EXERCISE OBJECTIVE: Restate exactly the lines from the top of the listing below to the line containing "black trapezoid: (1067, 435)"; the remaining lines are not wanted.
*** THE DATA ***
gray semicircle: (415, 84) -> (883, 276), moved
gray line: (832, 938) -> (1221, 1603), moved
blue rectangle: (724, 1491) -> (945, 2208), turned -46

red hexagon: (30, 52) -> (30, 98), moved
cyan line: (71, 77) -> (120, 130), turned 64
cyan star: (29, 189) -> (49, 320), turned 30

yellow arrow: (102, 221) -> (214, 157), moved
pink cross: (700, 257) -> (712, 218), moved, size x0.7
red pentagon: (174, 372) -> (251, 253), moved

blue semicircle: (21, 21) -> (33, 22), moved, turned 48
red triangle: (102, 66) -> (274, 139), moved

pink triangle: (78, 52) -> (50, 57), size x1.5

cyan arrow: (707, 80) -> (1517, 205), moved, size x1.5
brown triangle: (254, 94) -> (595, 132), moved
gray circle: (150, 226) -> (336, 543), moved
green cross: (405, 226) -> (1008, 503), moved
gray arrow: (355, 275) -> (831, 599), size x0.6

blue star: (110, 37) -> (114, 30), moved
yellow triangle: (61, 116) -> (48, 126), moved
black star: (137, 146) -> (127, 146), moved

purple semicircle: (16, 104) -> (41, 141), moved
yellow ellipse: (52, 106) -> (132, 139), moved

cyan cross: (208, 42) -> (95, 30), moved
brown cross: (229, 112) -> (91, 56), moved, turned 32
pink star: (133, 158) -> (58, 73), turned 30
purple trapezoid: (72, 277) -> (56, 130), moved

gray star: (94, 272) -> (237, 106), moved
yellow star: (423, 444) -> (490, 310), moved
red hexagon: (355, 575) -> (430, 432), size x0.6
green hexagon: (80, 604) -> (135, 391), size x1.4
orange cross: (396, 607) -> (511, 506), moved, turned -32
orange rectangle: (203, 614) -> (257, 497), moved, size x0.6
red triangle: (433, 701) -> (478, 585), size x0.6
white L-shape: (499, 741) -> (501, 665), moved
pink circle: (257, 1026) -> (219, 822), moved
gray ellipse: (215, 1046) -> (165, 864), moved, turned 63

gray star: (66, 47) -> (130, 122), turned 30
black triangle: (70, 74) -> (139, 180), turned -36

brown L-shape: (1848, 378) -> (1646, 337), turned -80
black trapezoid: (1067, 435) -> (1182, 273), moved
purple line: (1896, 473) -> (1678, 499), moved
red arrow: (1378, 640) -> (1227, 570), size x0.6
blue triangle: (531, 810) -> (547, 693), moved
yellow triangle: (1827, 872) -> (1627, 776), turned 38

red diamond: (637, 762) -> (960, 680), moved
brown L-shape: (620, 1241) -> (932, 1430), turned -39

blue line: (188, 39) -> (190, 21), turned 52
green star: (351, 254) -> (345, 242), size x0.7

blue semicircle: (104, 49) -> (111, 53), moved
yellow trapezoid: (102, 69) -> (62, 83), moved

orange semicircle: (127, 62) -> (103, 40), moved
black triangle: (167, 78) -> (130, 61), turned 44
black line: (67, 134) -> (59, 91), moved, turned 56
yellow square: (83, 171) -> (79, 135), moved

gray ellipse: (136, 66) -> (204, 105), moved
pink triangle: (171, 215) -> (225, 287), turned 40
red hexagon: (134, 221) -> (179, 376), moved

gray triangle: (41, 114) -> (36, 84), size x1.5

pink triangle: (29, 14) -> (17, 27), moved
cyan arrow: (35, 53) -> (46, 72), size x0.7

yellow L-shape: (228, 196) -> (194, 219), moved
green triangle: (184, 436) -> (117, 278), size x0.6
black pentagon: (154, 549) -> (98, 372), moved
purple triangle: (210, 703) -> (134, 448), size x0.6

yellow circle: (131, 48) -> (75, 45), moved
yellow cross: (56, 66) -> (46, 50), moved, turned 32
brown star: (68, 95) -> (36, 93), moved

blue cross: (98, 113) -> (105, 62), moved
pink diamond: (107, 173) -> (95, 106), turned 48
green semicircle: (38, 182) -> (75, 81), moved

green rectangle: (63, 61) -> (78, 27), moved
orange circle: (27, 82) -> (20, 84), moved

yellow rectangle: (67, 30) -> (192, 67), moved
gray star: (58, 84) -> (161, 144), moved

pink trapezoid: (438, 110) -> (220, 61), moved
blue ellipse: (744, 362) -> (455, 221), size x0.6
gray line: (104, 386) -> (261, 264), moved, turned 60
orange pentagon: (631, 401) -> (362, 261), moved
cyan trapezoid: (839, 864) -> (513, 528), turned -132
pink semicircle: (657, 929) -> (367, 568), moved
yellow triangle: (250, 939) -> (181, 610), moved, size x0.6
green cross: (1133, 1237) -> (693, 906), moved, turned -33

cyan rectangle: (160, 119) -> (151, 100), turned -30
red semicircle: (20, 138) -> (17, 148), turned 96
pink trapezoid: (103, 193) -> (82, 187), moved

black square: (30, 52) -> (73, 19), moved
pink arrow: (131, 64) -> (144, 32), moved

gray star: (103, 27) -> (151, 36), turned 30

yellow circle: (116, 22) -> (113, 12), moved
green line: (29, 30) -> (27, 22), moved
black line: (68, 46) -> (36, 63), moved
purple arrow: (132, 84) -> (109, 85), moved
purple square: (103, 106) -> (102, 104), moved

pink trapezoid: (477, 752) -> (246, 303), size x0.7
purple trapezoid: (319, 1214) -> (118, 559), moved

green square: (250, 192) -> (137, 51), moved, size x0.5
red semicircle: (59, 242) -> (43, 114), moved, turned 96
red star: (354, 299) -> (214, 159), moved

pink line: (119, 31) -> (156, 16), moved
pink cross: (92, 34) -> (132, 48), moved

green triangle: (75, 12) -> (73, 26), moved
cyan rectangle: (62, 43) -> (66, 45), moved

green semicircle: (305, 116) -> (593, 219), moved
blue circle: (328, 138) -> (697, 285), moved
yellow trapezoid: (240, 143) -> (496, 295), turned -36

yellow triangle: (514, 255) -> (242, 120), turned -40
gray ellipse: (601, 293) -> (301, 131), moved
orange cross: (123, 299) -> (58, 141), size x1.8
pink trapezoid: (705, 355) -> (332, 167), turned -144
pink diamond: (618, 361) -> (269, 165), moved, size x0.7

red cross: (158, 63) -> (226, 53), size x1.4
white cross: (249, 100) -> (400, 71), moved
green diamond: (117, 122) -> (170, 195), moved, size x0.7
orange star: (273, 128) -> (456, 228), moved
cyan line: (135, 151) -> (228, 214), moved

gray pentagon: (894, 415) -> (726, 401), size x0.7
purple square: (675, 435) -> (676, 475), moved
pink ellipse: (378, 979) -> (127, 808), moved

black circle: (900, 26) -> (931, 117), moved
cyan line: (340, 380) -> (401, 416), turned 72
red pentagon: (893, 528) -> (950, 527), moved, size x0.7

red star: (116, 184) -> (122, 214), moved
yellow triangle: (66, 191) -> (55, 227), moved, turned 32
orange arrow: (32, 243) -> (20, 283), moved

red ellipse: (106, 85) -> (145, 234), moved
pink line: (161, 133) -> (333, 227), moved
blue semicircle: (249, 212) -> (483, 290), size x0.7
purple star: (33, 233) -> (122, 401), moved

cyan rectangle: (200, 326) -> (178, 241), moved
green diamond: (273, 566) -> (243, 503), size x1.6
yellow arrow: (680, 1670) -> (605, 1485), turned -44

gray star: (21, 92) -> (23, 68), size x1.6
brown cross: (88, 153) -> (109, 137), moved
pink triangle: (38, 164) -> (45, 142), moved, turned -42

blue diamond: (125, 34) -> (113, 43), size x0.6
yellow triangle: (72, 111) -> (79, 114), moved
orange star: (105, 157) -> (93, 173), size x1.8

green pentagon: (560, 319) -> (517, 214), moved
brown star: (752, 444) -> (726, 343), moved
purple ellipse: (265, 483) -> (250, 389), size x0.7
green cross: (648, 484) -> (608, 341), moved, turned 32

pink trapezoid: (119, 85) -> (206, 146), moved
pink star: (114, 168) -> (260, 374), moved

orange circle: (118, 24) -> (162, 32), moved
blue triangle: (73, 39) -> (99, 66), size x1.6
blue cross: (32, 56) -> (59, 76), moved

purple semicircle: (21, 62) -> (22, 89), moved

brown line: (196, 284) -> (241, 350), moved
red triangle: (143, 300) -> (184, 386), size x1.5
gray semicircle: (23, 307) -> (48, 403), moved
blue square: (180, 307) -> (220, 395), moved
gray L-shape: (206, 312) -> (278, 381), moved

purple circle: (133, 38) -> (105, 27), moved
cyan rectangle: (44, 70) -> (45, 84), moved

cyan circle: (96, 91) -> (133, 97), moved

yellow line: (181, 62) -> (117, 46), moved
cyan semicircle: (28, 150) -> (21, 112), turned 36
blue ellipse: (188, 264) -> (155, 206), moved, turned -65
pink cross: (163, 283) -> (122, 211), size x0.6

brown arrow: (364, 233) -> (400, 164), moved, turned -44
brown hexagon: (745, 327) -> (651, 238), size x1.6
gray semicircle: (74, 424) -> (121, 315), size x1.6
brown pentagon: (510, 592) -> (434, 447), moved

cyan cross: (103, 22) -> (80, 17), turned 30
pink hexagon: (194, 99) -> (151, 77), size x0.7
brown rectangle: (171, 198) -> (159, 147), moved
*** End of THE DATA ***
THE ANSWER:
gray semicircle: (415, 84) -> (883, 276), moved
gray line: (832, 938) -> (1221, 1603), moved
blue rectangle: (724, 1491) -> (945, 2208), turned -46

red hexagon: (30, 52) -> (30, 98), moved
cyan line: (71, 77) -> (120, 130), turned 64
cyan star: (29, 189) -> (49, 320), turned 30

yellow arrow: (102, 221) -> (214, 157), moved
pink cross: (700, 257) -> (712, 218), moved, size x0.7
red pentagon: (174, 372) -> (251, 253), moved

blue semicircle: (21, 21) -> (33, 22), moved, turned 48
red triangle: (102, 66) -> (274, 139), moved

pink triangle: (78, 52) -> (50, 57), size x1.5

cyan arrow: (707, 80) -> (1517, 205), moved, size x1.5
brown triangle: (254, 94) -> (595, 132), moved
gray circle: (150, 226) -> (336, 543), moved
green cross: (405, 226) -> (1008, 503), moved
gray arrow: (355, 275) -> (831, 599), size x0.6

blue star: (110, 37) -> (114, 30), moved
yellow triangle: (61, 116) -> (48, 126), moved
black star: (137, 146) -> (127, 146), moved

purple semicircle: (16, 104) -> (41, 141), moved
yellow ellipse: (52, 106) -> (132, 139), moved

cyan cross: (208, 42) -> (95, 30), moved
brown cross: (229, 112) -> (91, 56), moved, turned 32
pink star: (133, 158) -> (58, 73), turned 30
purple trapezoid: (72, 277) -> (56, 130), moved

gray star: (94, 272) -> (237, 106), moved
yellow star: (423, 444) -> (490, 310), moved
red hexagon: (355, 575) -> (430, 432), size x0.6
green hexagon: (80, 604) -> (135, 391), size x1.4
orange cross: (396, 607) -> (511, 506), moved, turned -32
orange rectangle: (203, 614) -> (257, 497), moved, size x0.6
red triangle: (433, 701) -> (478, 585), size x0.6
white L-shape: (499, 741) -> (501, 665), moved
pink circle: (257, 1026) -> (219, 822), moved
gray ellipse: (215, 1046) -> (165, 864), moved, turned 63

gray star: (66, 47) -> (130, 122), turned 30
black triangle: (70, 74) -> (139, 180), turned -36

brown L-shape: (1848, 378) -> (1646, 337), turned -80
black trapezoid: (1067, 435) -> (1182, 273), moved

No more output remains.